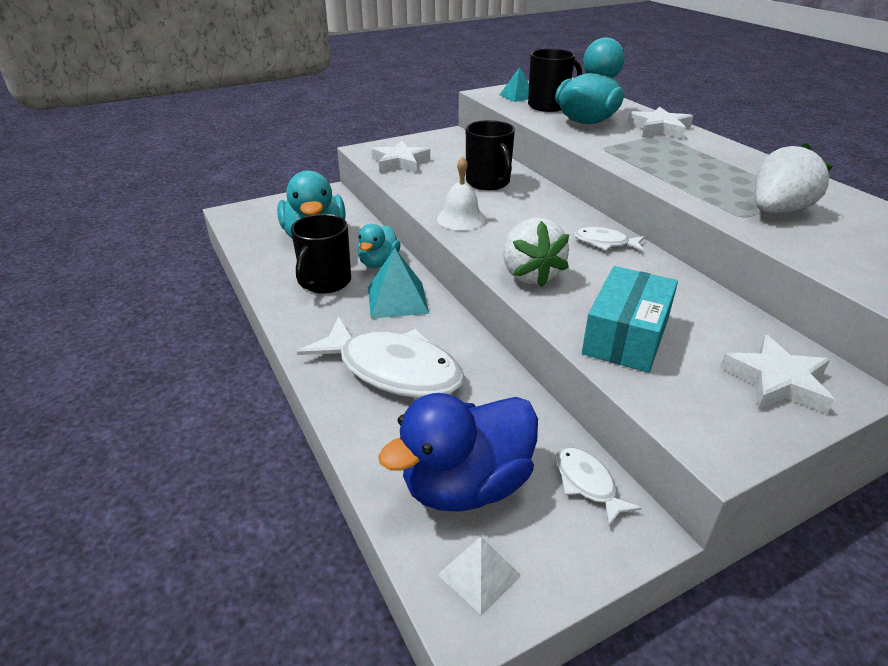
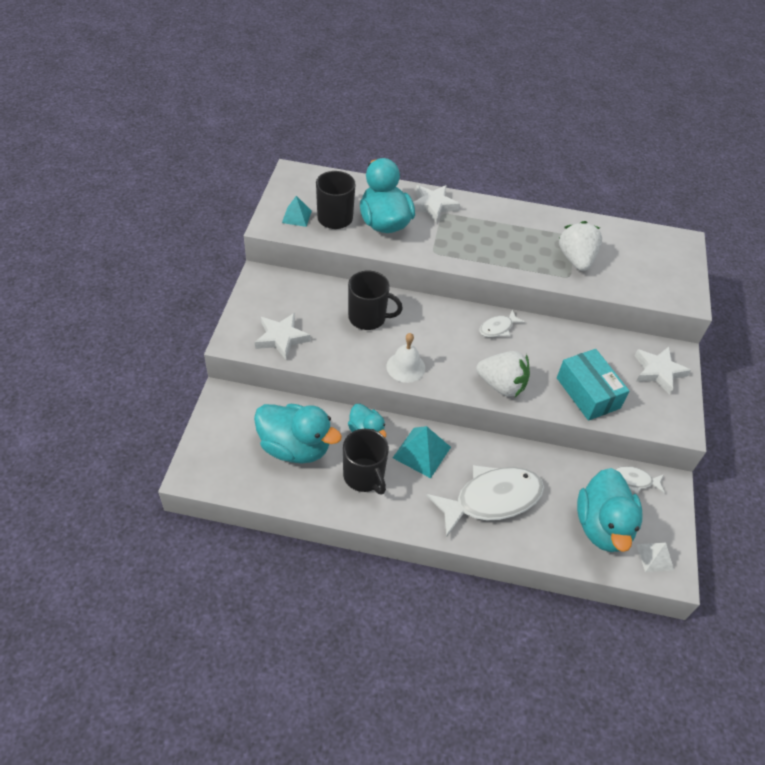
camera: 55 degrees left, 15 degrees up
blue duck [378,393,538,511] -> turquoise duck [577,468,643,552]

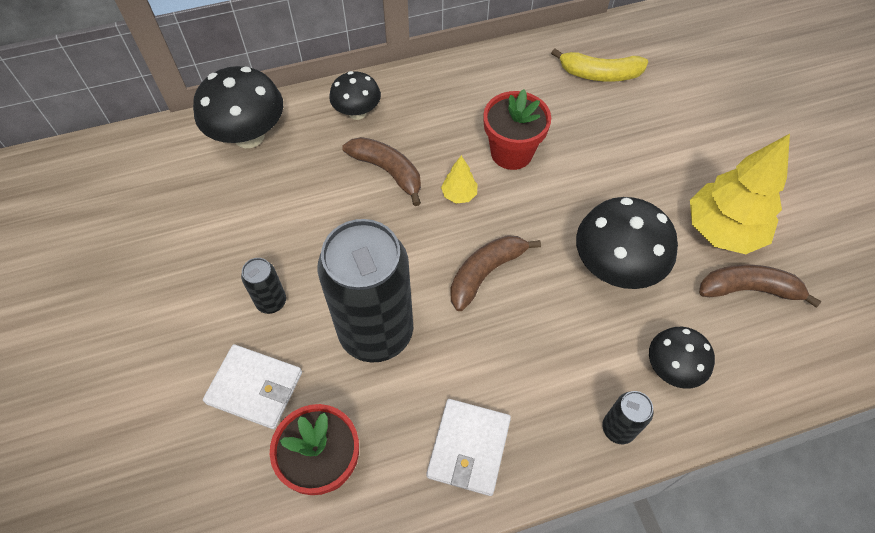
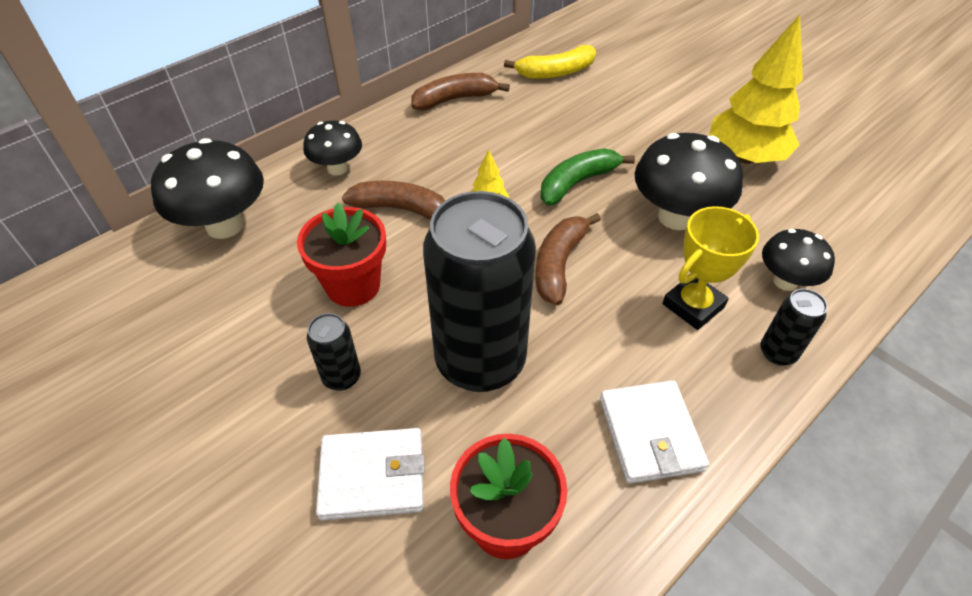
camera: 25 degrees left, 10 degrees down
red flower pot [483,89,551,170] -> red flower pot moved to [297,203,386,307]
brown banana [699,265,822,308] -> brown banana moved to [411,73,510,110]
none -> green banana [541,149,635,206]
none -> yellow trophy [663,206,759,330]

· · · · ·

EXERCISE INSTRUCTIONS — Quote the data above in full and without alteration; skip the pictures.

SOLUTION FOR THIS TASK —
camera: 55 degrees left, 15 degrees up
blue duck [378,393,538,511] -> turquoise duck [577,468,643,552]

camera: 25 degrees left, 10 degrees down
red flower pot [483,89,551,170] -> red flower pot moved to [297,203,386,307]
brown banana [699,265,822,308] -> brown banana moved to [411,73,510,110]
none -> green banana [541,149,635,206]
none -> yellow trophy [663,206,759,330]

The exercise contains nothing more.